Collected data entries:
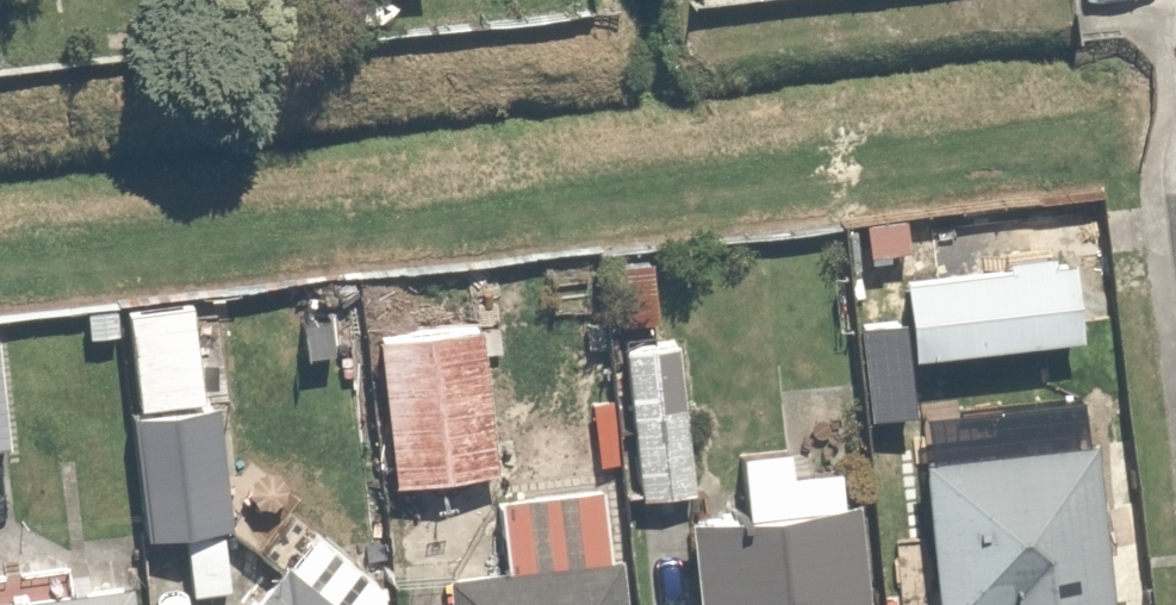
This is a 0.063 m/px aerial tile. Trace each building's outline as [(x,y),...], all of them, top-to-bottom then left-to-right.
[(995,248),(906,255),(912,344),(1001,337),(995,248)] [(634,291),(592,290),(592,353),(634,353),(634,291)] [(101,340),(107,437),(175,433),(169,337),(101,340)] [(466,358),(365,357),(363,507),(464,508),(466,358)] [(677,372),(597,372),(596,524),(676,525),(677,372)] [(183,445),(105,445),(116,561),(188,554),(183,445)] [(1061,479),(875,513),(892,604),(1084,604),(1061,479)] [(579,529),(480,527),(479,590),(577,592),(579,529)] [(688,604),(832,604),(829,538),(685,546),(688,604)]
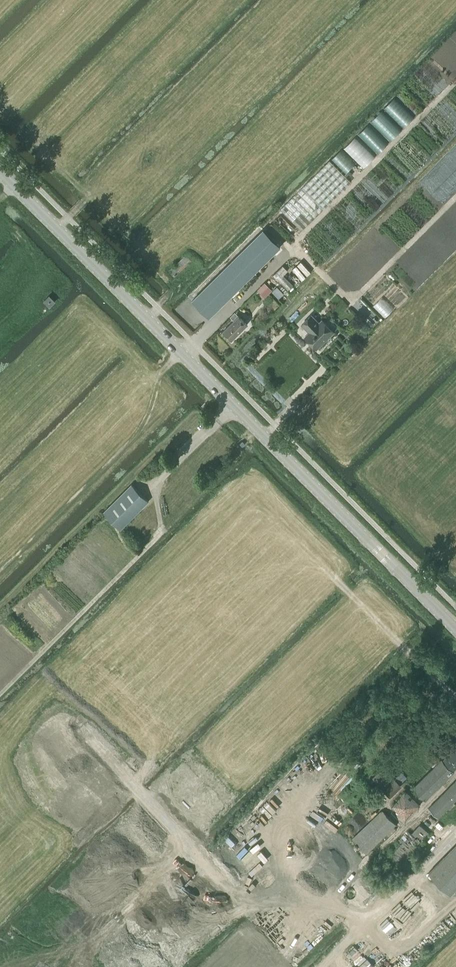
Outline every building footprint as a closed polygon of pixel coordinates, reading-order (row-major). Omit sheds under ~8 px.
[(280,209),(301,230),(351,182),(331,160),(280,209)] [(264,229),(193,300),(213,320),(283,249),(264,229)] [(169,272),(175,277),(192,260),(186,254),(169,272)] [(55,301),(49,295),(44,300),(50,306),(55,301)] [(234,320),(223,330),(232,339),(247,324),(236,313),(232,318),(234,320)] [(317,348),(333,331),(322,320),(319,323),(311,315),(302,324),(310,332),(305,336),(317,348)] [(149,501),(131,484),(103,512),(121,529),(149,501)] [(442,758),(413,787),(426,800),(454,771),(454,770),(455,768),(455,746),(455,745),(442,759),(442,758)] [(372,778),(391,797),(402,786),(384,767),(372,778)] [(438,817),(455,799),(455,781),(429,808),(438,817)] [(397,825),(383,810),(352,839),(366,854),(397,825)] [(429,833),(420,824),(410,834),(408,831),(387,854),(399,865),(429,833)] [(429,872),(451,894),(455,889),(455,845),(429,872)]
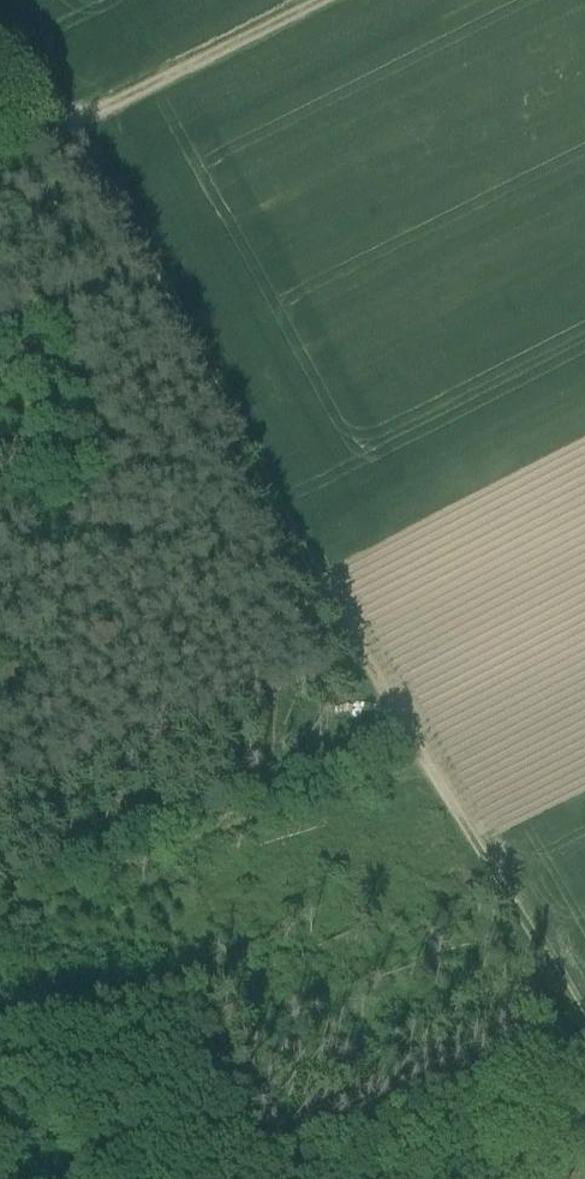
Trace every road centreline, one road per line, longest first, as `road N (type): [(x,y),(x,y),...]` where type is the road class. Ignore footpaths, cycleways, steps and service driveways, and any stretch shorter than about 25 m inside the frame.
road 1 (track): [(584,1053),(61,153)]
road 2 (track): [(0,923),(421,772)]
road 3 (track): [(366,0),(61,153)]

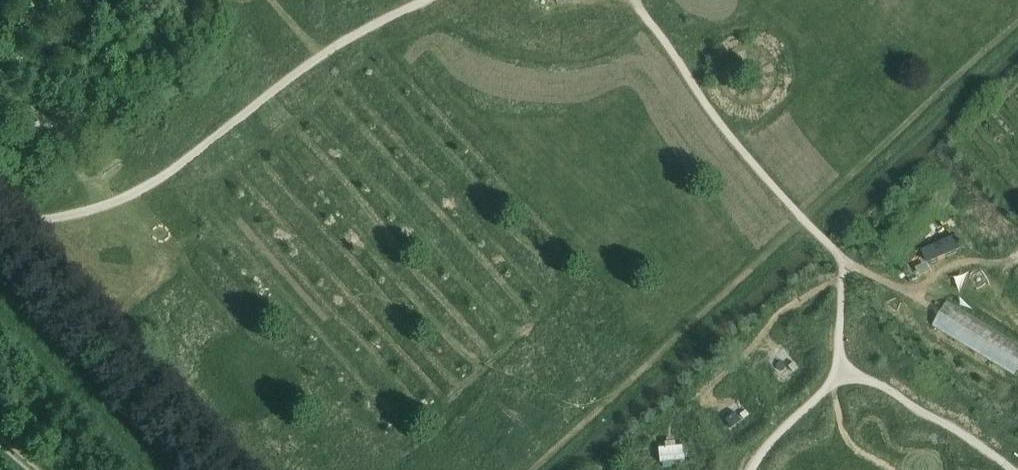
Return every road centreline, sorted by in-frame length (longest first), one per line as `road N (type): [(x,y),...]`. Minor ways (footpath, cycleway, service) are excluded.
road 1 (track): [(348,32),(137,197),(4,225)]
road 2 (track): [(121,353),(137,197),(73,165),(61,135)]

WHAT THE EXERCISE ASKS:
Give back every record exactly. Omit the pictures.

FINISHED TASK:
This is a 0.063 m/px aerial tile. Trace each building's outline as [(x,y),...], all of them, top-to-bottom then left-to-right.
[(995,248),(906,255),(912,344),(1001,337),(995,248)] [(634,291),(592,290),(592,353),(634,353),(634,291)] [(101,340),(107,437),(175,433),(169,337),(101,340)] [(466,358),(365,357),(363,507),(464,508),(466,358)] [(677,372),(597,372),(596,524),(676,525),(677,372)] [(183,445),(105,445),(116,561),(188,554),(183,445)] [(1061,479),(875,513),(892,604),(1084,604),(1061,479)] [(579,529),(480,527),(479,590),(577,592),(579,529)] [(688,604),(832,604),(829,538),(685,546),(688,604)]
Outline every building footprint as a closed polygon of pixel coordinates, reading-order (row-major). Omit sheds under ~8 px.
[(280,209),(301,230),(351,182),(331,160),(280,209)] [(264,229),(193,300),(213,320),(283,249),(264,229)] [(169,272),(175,277),(192,260),(186,254),(169,272)] [(55,301),(49,295),(44,300),(50,306),(55,301)] [(234,320),(223,330),(232,339),(247,324),(236,313),(232,318),(234,320)] [(317,348),(333,331),(322,320),(319,323),(311,315),(302,324),(310,332),(305,336),(317,348)] [(149,501),(131,484),(103,512),(121,529),(149,501)] [(442,758),(413,787),(426,800),(454,771),(454,770),(455,768),(455,746),(455,745),(442,759),(442,758)] [(372,778),(391,797),(402,786),(384,767),(372,778)] [(438,817),(455,799),(455,781),(429,808),(438,817)] [(397,825),(383,810),(352,839),(366,854),(397,825)] [(429,833),(420,824),(410,834),(408,831),(387,854),(399,865),(429,833)] [(429,872),(451,894),(455,889),(455,845),(429,872)]
Trace every road centreline, one road per line, longest first, as `road N (type): [(x,y),(x,y),...]` where type is the road class. Ignore footpaths, cycleways, steps and service driveways, and any stretch shorter than about 25 m inside the frame.
road 1 (track): [(584,1053),(61,153)]
road 2 (track): [(0,923),(421,772)]
road 3 (track): [(366,0),(61,153)]

Return every road centreline, sorted by in-frame length (longest first), one per line as `road N (type): [(x,y),...]`. Minor ways (footpath, cycleway, service) are excluded.
road 1 (track): [(348,32),(137,197),(4,225)]
road 2 (track): [(121,353),(137,197),(73,165),(61,135)]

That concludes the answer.